Prompt>
In the data below, retype exactly the line that contains "USB 769: [970,274,995,293]" and every line after it, through the last.

Provided entries>
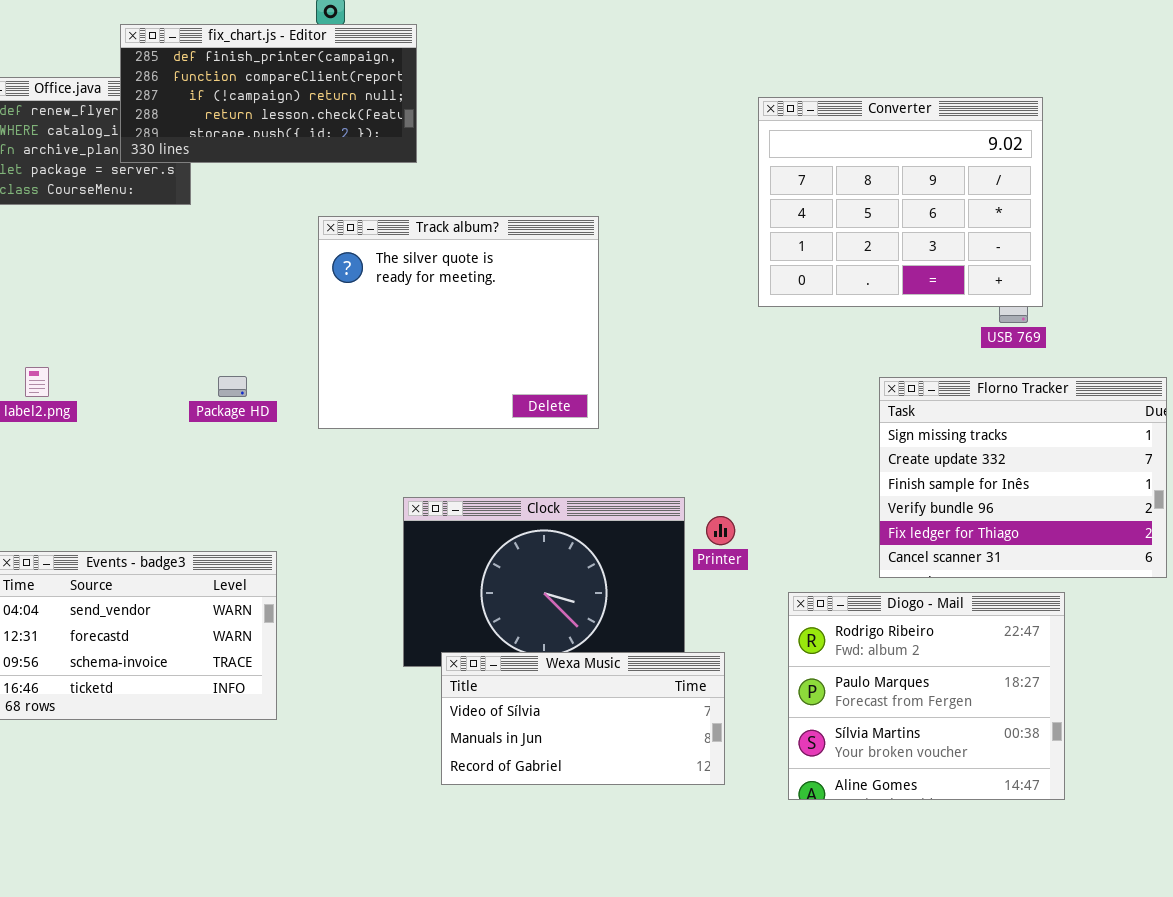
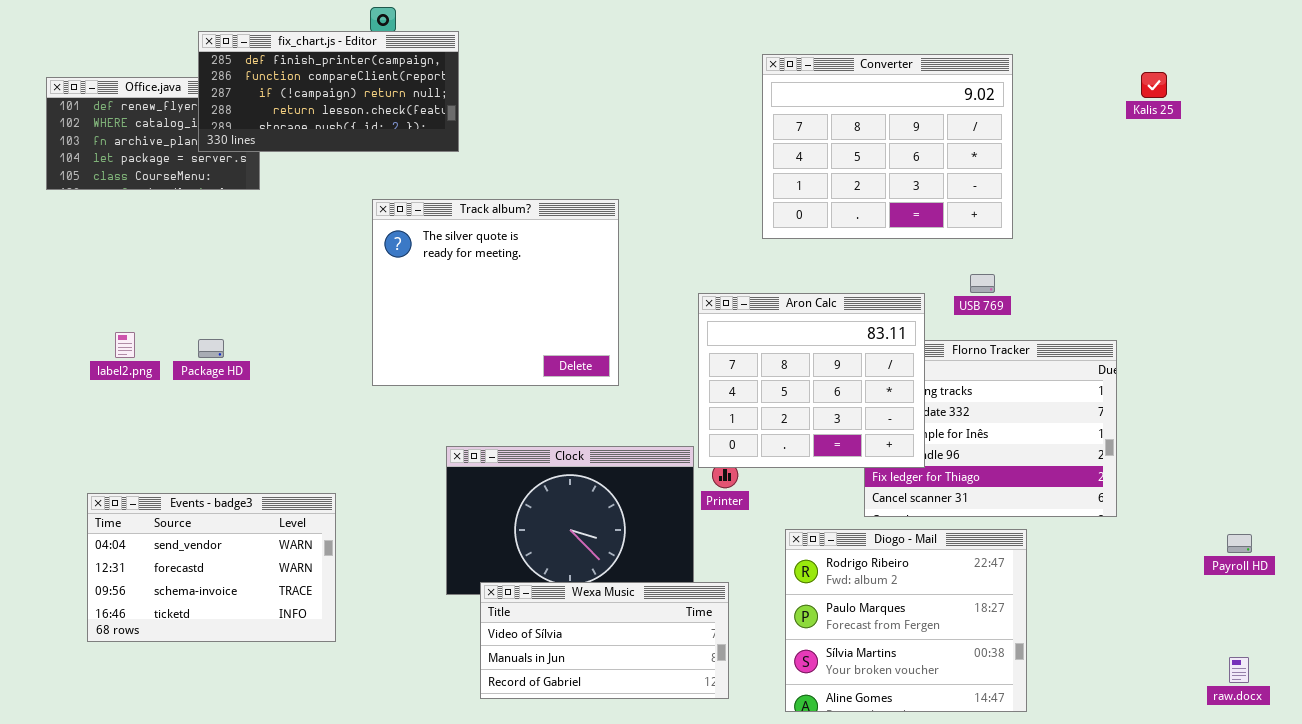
Converter: [758,97,1043,307] -> [762,54,1013,239], moved
Aron Calc: none -> [698,293,925,468], opened
Package HD: [218,376,247,397] -> [198,339,224,358], moved

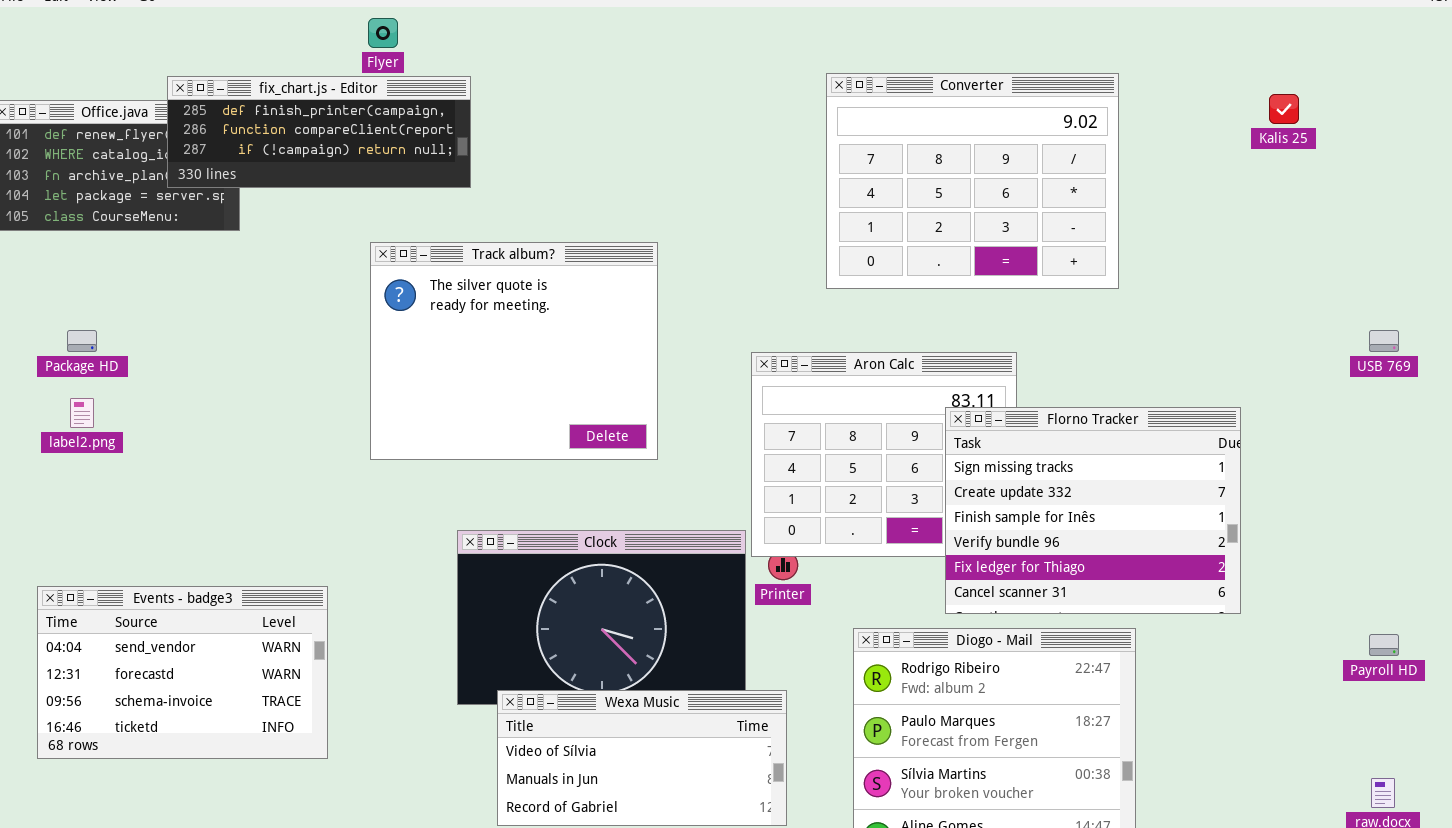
fix_chart.js - Editor: [198,31,459,152] -> [167,76,471,188], resized
USB 769: [970,274,995,293] -> [1369,330,1399,352], moved
Package HD: [198,339,224,358] -> [67,330,97,352], moved
Florno Tracker: [864,340,1117,517] -> [945,407,1241,614], raised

Exercise output>
USB 769: [970,274,995,293] -> [1369,330,1399,352], moved
Package HD: [198,339,224,358] -> [67,330,97,352], moved
Florno Tracker: [864,340,1117,517] -> [945,407,1241,614], raised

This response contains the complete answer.